___ SOURCE RECORDS

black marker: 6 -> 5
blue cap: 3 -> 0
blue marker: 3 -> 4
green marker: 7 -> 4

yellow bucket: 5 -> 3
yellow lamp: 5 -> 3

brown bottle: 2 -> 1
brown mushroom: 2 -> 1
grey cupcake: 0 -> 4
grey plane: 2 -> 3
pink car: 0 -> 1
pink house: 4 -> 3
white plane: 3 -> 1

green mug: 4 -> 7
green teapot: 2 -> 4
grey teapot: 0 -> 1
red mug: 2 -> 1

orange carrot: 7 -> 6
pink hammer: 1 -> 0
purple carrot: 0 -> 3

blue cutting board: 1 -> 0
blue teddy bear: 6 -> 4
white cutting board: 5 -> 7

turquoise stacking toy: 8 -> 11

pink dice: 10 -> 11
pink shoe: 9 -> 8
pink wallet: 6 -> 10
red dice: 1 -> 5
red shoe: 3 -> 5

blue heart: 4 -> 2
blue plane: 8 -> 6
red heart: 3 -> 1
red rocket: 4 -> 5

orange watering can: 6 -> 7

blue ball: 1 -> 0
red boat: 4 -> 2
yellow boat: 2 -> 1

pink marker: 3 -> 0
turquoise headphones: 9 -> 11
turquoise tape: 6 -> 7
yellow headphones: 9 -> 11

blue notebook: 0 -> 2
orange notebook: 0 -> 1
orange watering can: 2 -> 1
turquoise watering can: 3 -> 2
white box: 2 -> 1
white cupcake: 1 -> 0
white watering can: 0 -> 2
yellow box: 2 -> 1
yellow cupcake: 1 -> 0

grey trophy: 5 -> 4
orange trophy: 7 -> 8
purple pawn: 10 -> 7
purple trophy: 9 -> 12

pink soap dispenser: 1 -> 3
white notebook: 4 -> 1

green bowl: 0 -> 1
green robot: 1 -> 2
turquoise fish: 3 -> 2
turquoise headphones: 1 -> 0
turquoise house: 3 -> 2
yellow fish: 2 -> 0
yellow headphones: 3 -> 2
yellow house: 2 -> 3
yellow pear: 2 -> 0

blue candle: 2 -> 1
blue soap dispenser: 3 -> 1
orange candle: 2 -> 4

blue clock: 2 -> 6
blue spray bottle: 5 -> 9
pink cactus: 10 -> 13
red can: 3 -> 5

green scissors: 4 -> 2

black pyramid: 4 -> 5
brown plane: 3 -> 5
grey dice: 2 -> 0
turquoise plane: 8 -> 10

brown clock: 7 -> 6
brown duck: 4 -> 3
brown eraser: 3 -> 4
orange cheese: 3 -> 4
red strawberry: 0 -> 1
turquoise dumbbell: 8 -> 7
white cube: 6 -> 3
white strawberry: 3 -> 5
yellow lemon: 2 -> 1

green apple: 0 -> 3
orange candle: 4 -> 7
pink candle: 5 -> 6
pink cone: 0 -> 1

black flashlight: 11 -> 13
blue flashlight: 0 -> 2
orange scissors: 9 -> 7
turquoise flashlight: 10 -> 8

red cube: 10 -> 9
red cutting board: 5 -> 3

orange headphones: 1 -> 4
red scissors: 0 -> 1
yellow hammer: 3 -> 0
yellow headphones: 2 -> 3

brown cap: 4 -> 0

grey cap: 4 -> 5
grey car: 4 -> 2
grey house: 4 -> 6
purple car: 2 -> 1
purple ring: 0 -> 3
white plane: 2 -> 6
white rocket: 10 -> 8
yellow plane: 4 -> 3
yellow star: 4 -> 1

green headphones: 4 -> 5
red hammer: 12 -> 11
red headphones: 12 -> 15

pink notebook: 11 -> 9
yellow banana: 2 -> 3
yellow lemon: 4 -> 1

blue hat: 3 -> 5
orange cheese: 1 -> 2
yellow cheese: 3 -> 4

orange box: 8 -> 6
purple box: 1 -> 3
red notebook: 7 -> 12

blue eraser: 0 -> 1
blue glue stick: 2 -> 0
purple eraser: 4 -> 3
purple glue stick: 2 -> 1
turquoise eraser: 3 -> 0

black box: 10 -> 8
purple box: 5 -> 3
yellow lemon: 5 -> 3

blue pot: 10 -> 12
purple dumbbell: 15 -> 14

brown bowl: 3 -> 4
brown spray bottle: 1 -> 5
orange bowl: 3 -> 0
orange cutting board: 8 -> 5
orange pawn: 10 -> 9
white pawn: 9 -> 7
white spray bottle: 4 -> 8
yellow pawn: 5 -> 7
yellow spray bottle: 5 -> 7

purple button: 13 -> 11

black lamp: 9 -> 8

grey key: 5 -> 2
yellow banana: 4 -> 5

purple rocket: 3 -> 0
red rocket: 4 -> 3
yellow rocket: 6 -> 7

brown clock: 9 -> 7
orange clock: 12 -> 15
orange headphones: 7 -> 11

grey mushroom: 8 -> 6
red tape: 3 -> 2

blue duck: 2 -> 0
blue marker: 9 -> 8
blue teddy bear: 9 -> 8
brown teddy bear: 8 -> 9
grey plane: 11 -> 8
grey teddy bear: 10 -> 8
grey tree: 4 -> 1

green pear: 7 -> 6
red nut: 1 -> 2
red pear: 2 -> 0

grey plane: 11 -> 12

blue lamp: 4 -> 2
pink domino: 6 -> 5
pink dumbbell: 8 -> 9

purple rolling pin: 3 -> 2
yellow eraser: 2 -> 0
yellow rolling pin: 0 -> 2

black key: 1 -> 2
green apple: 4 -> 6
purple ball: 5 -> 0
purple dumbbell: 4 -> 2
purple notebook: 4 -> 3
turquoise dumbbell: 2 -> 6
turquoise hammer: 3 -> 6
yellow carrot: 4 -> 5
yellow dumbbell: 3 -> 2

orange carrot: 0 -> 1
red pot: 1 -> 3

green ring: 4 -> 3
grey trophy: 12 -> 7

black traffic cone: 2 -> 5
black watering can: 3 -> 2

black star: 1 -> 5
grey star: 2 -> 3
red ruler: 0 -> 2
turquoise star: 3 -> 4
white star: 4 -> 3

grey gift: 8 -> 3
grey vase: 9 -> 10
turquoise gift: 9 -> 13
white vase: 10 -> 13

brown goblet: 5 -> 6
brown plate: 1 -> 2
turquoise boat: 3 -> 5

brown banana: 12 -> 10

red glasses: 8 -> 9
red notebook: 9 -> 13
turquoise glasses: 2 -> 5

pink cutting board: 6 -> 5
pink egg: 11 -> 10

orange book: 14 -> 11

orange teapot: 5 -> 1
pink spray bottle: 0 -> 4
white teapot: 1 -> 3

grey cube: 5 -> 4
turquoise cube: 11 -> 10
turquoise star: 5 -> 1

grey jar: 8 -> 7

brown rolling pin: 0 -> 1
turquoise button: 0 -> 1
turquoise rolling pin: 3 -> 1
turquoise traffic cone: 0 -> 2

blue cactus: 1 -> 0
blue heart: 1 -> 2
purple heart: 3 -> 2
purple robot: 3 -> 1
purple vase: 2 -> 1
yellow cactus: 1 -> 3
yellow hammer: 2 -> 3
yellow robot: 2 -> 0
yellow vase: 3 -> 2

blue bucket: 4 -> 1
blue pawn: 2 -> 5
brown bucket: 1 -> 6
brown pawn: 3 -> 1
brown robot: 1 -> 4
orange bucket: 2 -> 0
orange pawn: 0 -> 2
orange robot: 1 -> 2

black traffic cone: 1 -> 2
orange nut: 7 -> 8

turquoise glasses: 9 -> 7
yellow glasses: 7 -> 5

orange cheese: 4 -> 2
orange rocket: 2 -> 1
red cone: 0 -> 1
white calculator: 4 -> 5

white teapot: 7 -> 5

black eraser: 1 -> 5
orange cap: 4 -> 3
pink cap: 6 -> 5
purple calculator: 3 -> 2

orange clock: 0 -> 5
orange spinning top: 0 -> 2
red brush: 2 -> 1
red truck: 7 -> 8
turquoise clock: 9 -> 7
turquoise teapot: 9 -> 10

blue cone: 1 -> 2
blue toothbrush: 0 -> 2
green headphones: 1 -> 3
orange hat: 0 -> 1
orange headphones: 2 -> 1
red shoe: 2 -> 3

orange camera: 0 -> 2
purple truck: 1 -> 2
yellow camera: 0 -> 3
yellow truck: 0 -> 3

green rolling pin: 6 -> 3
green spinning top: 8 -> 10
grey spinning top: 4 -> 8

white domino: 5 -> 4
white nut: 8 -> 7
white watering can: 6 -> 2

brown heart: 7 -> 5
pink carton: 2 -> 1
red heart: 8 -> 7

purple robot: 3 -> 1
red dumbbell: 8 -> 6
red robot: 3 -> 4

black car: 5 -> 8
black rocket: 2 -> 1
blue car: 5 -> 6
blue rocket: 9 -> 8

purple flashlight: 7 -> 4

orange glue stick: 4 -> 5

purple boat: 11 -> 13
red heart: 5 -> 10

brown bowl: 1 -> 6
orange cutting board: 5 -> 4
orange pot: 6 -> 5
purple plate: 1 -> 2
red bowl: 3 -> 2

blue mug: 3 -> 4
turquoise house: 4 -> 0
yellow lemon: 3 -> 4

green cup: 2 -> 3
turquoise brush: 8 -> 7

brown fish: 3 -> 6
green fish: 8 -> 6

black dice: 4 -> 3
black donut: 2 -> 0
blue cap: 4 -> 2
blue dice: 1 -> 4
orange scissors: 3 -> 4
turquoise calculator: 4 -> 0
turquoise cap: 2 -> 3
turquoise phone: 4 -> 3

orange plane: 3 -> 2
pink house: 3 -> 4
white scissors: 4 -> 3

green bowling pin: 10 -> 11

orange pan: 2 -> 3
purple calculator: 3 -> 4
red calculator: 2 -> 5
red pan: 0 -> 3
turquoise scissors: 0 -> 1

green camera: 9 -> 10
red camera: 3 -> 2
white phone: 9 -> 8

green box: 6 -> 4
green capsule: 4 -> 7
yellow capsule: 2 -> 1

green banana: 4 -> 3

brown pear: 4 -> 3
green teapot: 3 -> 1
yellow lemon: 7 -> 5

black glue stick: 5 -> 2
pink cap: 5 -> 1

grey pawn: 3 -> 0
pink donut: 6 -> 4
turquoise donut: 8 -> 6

______

• ACTIVITY:
In the entries above, please find the line with "pink car: 0 -> 1" and the line with "blue heart: 4 -> 2", then write out exactly those two lines and every line between them, and nothing more.

• EXPECTED OUTPUT:
pink car: 0 -> 1
pink house: 4 -> 3
white plane: 3 -> 1

green mug: 4 -> 7
green teapot: 2 -> 4
grey teapot: 0 -> 1
red mug: 2 -> 1

orange carrot: 7 -> 6
pink hammer: 1 -> 0
purple carrot: 0 -> 3

blue cutting board: 1 -> 0
blue teddy bear: 6 -> 4
white cutting board: 5 -> 7

turquoise stacking toy: 8 -> 11

pink dice: 10 -> 11
pink shoe: 9 -> 8
pink wallet: 6 -> 10
red dice: 1 -> 5
red shoe: 3 -> 5

blue heart: 4 -> 2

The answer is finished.